■ Provided entries:
▬▬▬

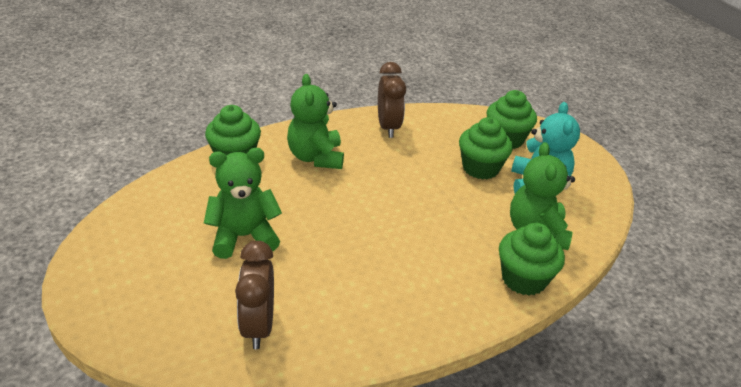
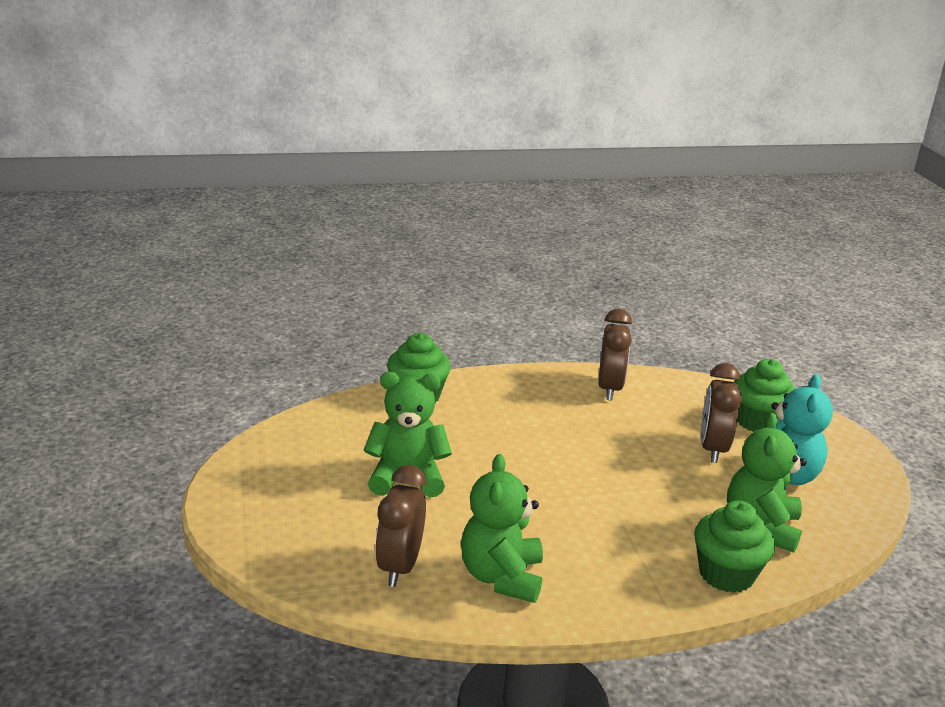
camera: 15 degrees right, 10 degrees down
(316, 157) = (511, 409): green teddy bear -> green teddy bear (501, 577)
(480, 168) = (712, 449): green cupcake -> brown clock

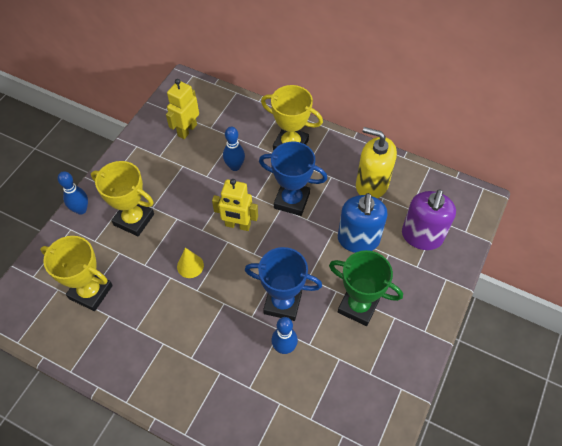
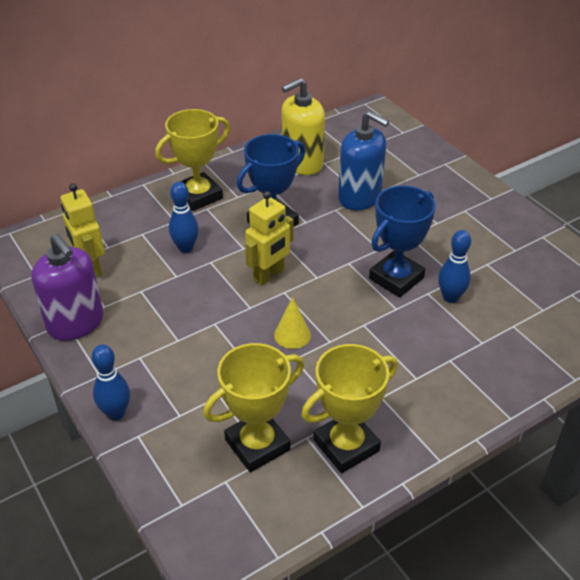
camera: 60 degrees left, 15 degrees down
(134, 219) = (181, 363): yellow trophy -> yellow trophy (346, 445)
(358, 306) = (436, 227): green trophy -> none
(422, 236) = (388, 158): purple soap dispenser -> purple soap dispenser (76, 323)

▬▬▬

■ Brief:
Using the listing above, work out the number of lines that include "down". The reply is that number alone.

■ Exercise response:
2